[EXTRACTED MATERIAL Boundary: Start]

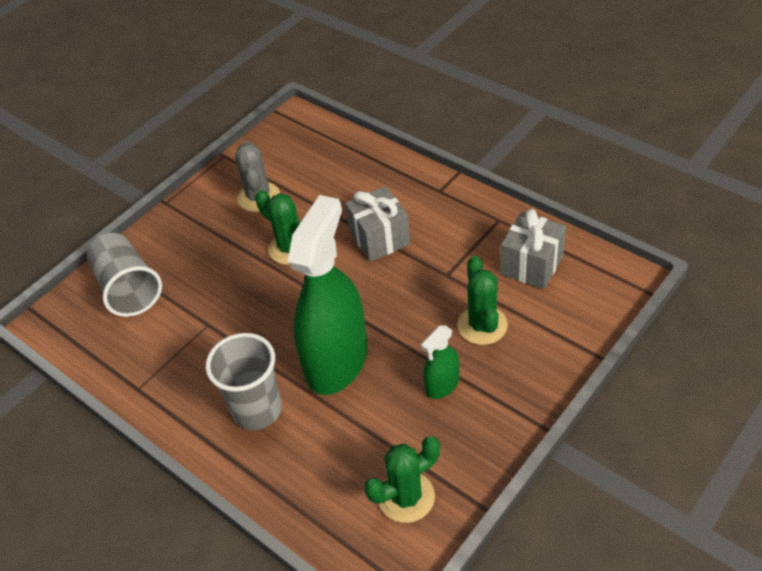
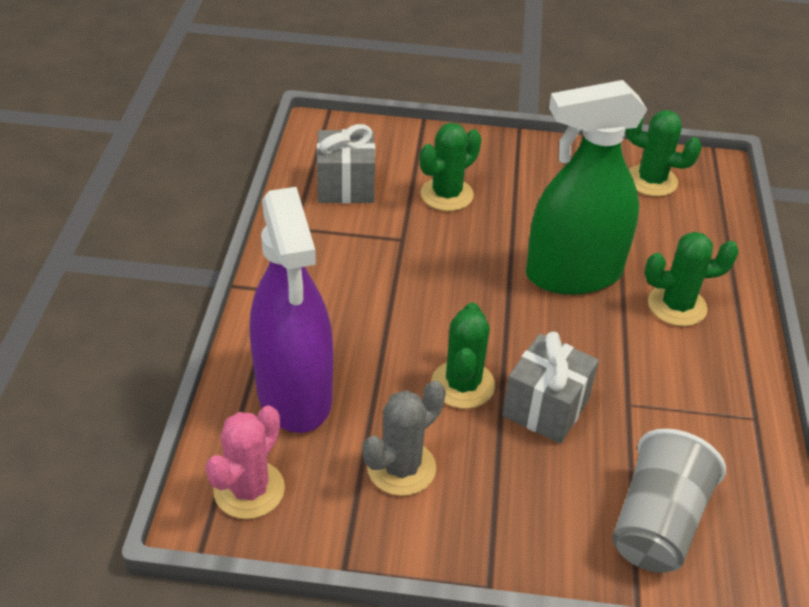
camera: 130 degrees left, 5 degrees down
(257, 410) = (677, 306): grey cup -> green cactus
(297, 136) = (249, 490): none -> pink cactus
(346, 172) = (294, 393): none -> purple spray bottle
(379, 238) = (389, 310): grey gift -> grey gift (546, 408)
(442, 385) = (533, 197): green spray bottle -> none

[EXTRACTED MATERIAL Boundary: End]
[EXTRACTED MATERIAL Boundary: Start]

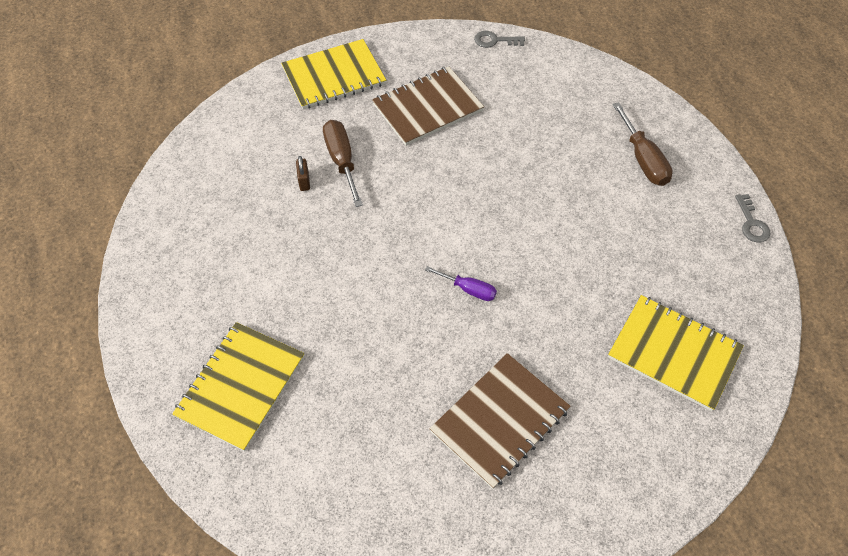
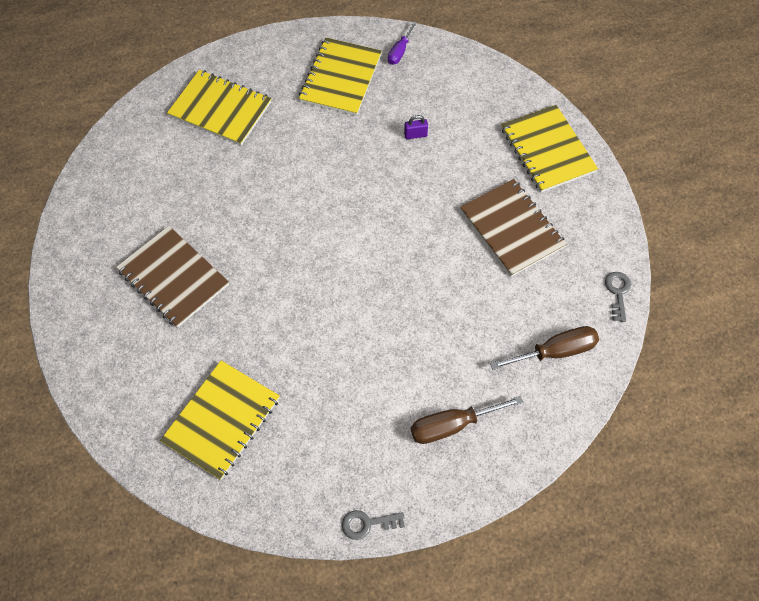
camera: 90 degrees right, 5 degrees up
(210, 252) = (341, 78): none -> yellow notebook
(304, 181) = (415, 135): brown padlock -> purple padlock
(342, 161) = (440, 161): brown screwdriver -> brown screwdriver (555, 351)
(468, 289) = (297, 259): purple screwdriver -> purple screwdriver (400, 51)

[EXTRACTED MATERIAL Boundary: End]

» EXERCISE INSTRUCTIONS:
Above are the records. Print exactly, and only, the lines from the line with "camera: 130 degrees left, 5 degrees down" to the line with "(442, 385) = (533, 197): green", both inclusive.

» SOLUTION:
camera: 130 degrees left, 5 degrees down
(257, 410) = (677, 306): grey cup -> green cactus
(297, 136) = (249, 490): none -> pink cactus
(346, 172) = (294, 393): none -> purple spray bottle
(379, 238) = (389, 310): grey gift -> grey gift (546, 408)
(442, 385) = (533, 197): green spray bottle -> none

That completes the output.